> [What you need to do] Pull out verbatim everything from the row containing "At what (x,y)" down to the last of the rows below, with both ends included.

> [Material for this exercise]
■ ■ ■
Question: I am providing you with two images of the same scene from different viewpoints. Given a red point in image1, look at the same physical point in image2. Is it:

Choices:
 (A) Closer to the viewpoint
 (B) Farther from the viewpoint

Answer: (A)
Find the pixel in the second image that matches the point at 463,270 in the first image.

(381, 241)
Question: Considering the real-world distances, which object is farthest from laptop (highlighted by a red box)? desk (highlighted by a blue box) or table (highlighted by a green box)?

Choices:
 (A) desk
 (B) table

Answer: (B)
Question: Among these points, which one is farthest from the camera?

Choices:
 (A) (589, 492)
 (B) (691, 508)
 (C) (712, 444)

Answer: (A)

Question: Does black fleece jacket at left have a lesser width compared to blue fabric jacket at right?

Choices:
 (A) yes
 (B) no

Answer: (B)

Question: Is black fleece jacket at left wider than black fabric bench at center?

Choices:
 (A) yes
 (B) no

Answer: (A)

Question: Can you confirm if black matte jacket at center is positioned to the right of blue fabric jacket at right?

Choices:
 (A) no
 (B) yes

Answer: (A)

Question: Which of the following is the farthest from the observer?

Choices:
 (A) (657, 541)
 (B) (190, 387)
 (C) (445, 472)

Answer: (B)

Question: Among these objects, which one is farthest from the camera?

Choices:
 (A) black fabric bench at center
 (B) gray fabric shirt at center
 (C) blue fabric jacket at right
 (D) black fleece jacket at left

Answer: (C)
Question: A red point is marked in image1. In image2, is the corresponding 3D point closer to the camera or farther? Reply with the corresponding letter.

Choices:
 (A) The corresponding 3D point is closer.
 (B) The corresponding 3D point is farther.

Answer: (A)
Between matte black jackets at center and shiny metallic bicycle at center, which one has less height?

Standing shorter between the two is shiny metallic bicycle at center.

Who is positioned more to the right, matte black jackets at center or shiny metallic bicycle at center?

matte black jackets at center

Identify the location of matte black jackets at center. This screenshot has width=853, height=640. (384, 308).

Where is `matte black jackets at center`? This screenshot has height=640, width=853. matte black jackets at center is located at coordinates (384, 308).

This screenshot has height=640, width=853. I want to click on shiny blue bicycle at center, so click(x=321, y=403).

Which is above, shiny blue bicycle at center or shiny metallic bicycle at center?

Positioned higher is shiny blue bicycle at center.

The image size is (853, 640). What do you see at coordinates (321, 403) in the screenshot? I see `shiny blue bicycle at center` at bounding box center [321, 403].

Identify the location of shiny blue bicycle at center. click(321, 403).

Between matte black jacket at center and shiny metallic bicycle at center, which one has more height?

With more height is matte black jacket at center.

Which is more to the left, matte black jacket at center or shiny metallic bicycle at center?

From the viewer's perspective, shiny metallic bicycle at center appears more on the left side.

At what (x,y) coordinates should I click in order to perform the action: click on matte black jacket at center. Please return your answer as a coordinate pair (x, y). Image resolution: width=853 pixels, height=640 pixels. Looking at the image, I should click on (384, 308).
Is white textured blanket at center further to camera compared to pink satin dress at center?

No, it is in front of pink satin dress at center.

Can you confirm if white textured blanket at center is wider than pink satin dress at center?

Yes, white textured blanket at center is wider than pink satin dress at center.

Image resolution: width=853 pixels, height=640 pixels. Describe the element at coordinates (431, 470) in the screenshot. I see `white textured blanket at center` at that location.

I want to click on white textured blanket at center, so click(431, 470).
■ ■ ■
> [Completed task]
At what (x,y) coordinates should I click in order to perform the action: click on matte black jacket at center. Please return your answer as a coordinate pair (x, y). Image resolution: width=853 pixels, height=640 pixels. Looking at the image, I should click on (384, 308).
Is white textured blanket at center further to camera compared to pink satin dress at center?

No, it is in front of pink satin dress at center.

Can you confirm if white textured blanket at center is wider than pink satin dress at center?

Yes, white textured blanket at center is wider than pink satin dress at center.

Image resolution: width=853 pixels, height=640 pixels. Describe the element at coordinates (431, 470) in the screenshot. I see `white textured blanket at center` at that location.

I want to click on white textured blanket at center, so click(431, 470).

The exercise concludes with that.